> _ACTION ITEM_
Output the entries below word for word, stopping once the line containing "R6: 560k (GND, N19) -> none" is done, and omit each picture.

Data entries:
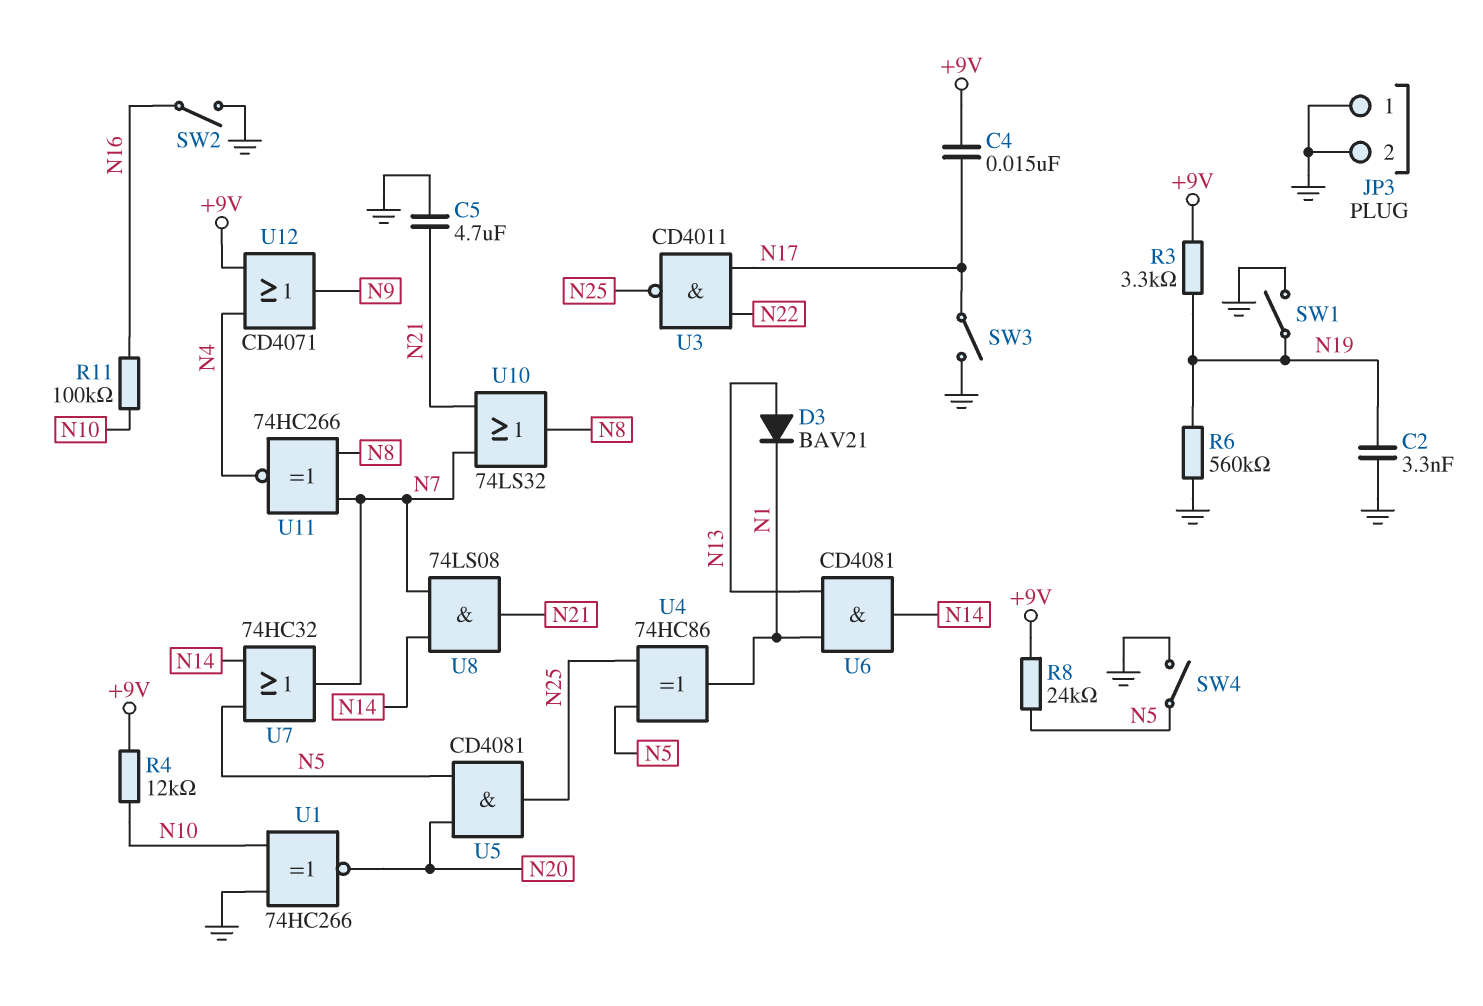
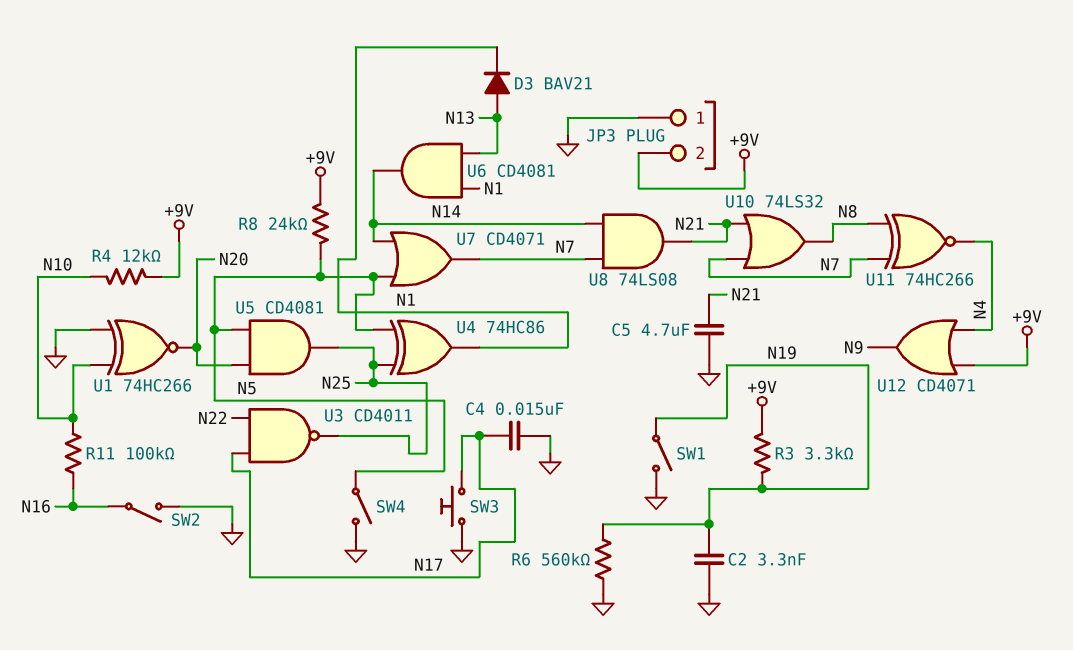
C4: 15nF (+9V, N17) -> 15nF (GND, N17)
JP3 pin 2: GND -> +9V
SW3: switch (GND, N17) -> button (GND, N17)
U7: OR 74HC32 (in N5, in N14, out N7) -> OR CD4071 (in N5, in N14, out N7)

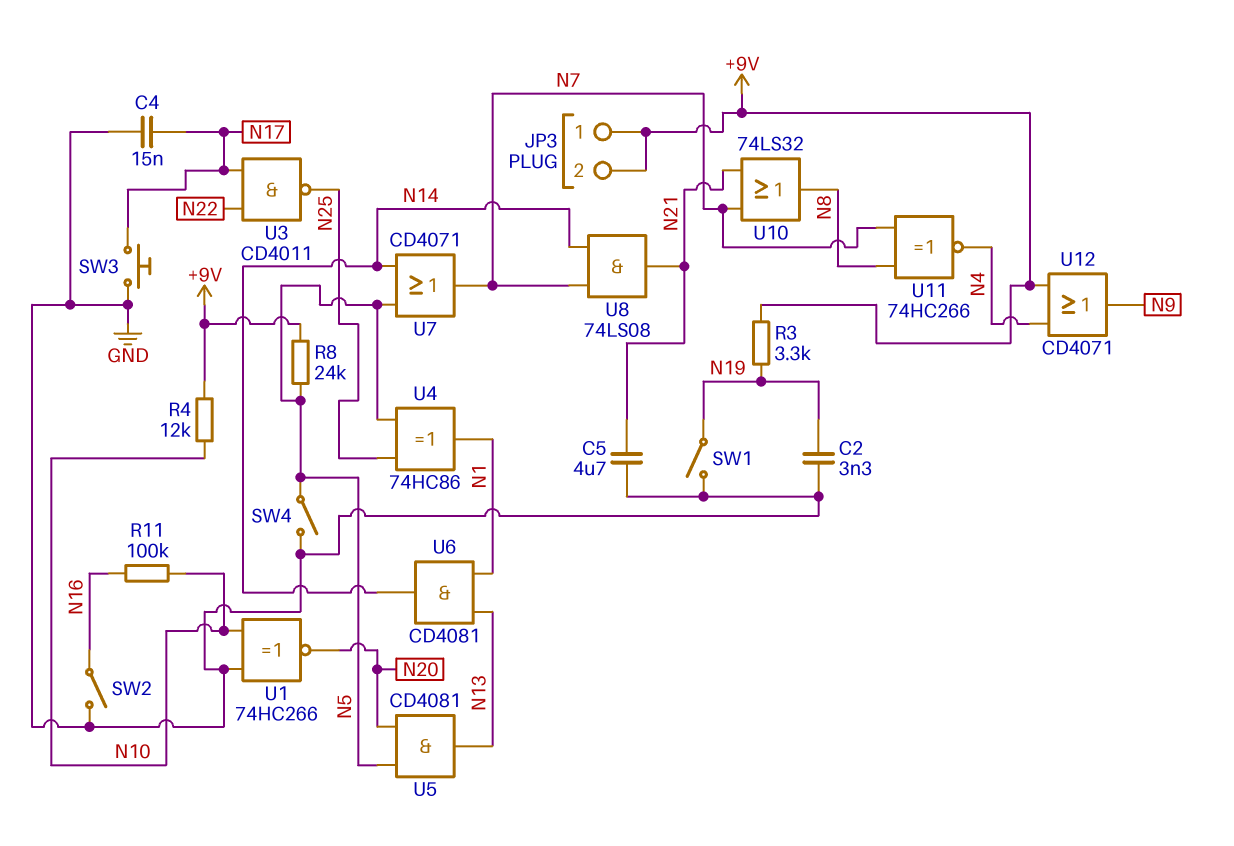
D3: diode BAV21 (A N13, K N1) -> none
JP3 pin 1: GND -> +9V
R6: 560k (GND, N19) -> none
U5: AND CD4081 (in N5, in N20, out N25) -> AND CD4081 (in N5, in N20, out N13)

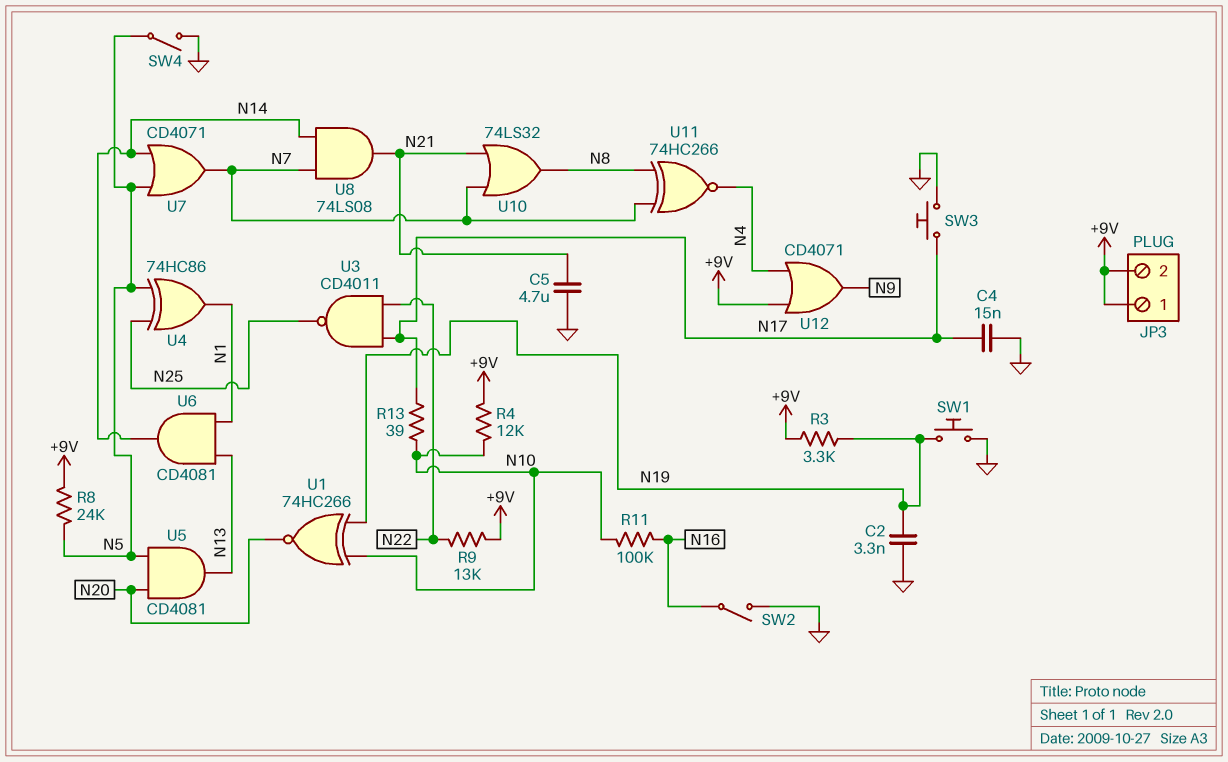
R9: none -> 13k (+9V, N22)
R13: none -> 39 (N10, N17)
SW1: switch (GND, N19) -> button (GND, N19)
U1: XNOR 74HC266 (in GND, in N10, out N20) -> XNOR 74HC266 (in N10, in N19, out N20)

> _TASK SOLUTION_
C4: 15nF (+9V, N17) -> 15nF (GND, N17)
JP3 pin 2: GND -> +9V
SW3: switch (GND, N17) -> button (GND, N17)
U7: OR 74HC32 (in N5, in N14, out N7) -> OR CD4071 (in N5, in N14, out N7)

D3: diode BAV21 (A N13, K N1) -> none
JP3 pin 1: GND -> +9V
R6: 560k (GND, N19) -> none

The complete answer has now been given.